EXERCISE DESCRIPTION:
Please copy exactly the lines that begin with the one containing "RED TOY STRAWBERRY (no. 4 from left)" and end with the last line of the entries.

Scene image comparisons
● ● ● ●

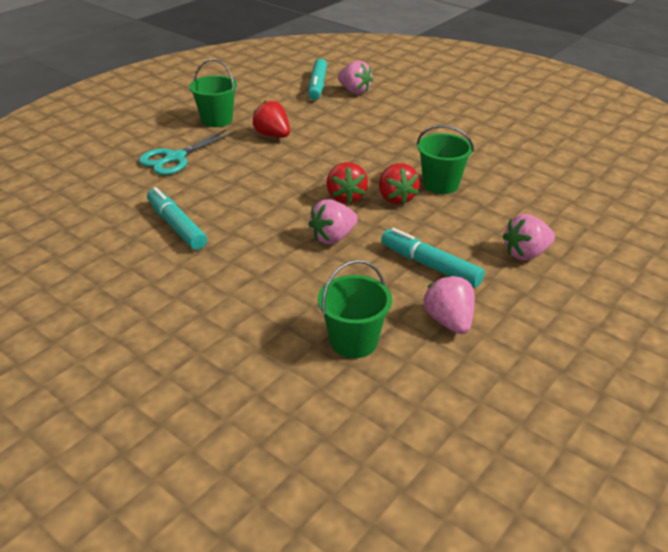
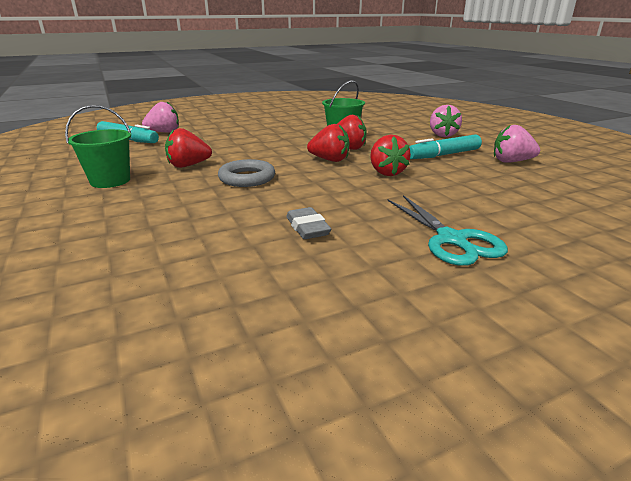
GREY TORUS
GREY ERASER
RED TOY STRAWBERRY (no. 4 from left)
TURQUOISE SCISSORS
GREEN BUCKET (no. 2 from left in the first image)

● ● ● ●

FINISHED EXERCISE:
RED TOY STRAWBERRY (no. 4 from left)
TURQUOISE SCISSORS
GREEN BUCKET (no. 2 from left in the first image)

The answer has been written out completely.